▶ [INSTRUCTIONS TO FOLLOW]:
Each entry is to be given again exactly; drop the images.

▶ [RECORDS SUPPLIED]:
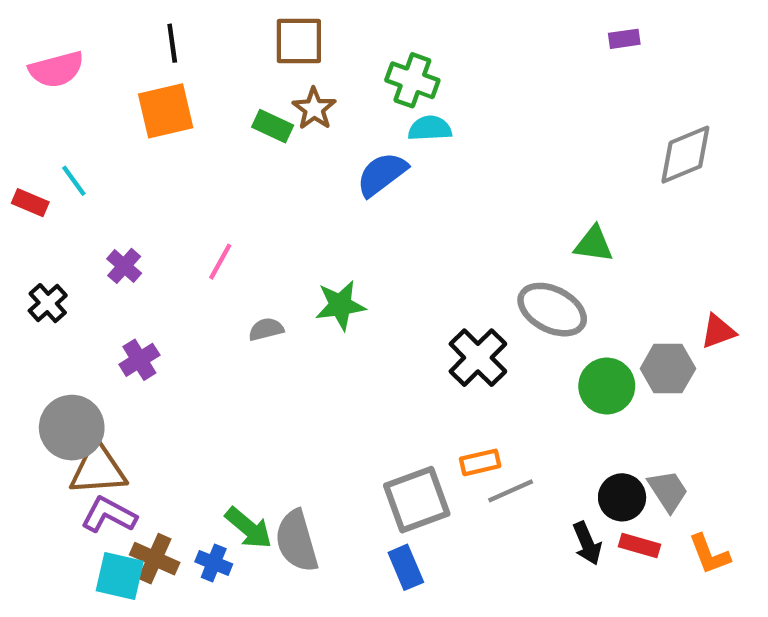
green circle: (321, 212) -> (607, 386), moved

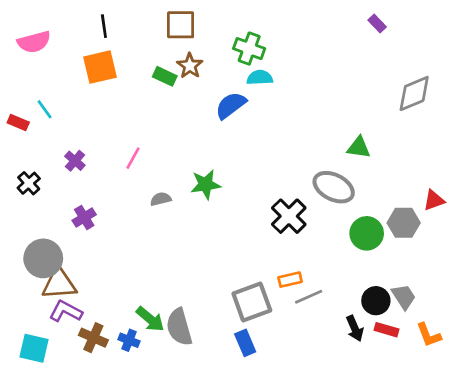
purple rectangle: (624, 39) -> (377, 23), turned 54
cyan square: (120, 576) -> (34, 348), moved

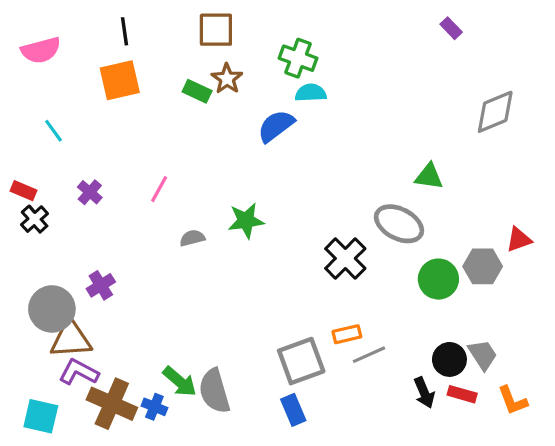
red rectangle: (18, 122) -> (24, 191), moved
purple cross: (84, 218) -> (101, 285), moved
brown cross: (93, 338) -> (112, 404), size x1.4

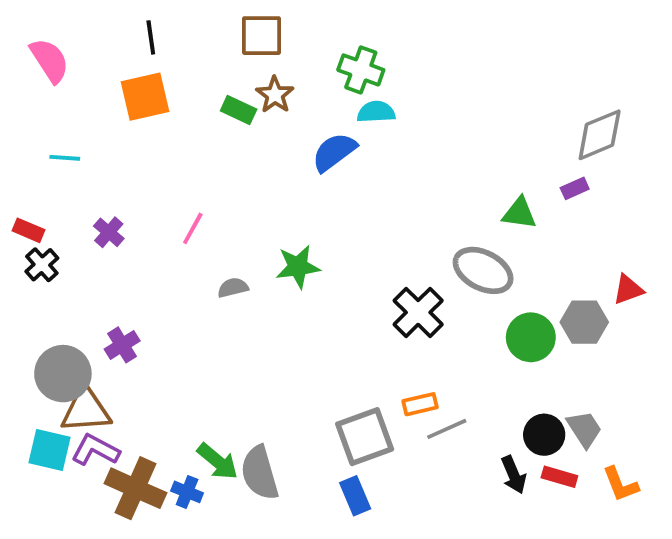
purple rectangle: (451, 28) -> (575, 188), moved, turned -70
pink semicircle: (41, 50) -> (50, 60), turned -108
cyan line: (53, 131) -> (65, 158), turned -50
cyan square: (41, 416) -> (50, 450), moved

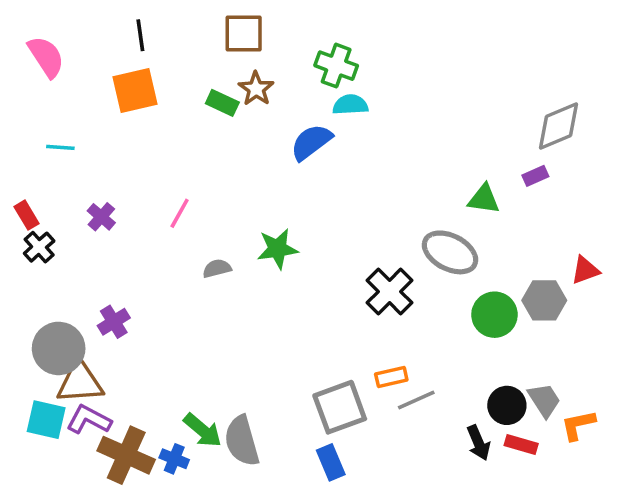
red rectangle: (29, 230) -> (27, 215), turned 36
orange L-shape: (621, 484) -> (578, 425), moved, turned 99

▶ [WRITTEN ANSWER]:
green circle: (321, 212) -> (607, 386), moved

purple rectangle: (624, 39) -> (377, 23), turned 54
cyan square: (120, 576) -> (34, 348), moved

red rectangle: (18, 122) -> (24, 191), moved
purple cross: (84, 218) -> (101, 285), moved
brown cross: (93, 338) -> (112, 404), size x1.4

purple rectangle: (451, 28) -> (575, 188), moved, turned -70
pink semicircle: (41, 50) -> (50, 60), turned -108
cyan line: (53, 131) -> (65, 158), turned -50
cyan square: (41, 416) -> (50, 450), moved

red rectangle: (29, 230) -> (27, 215), turned 36
orange L-shape: (621, 484) -> (578, 425), moved, turned 99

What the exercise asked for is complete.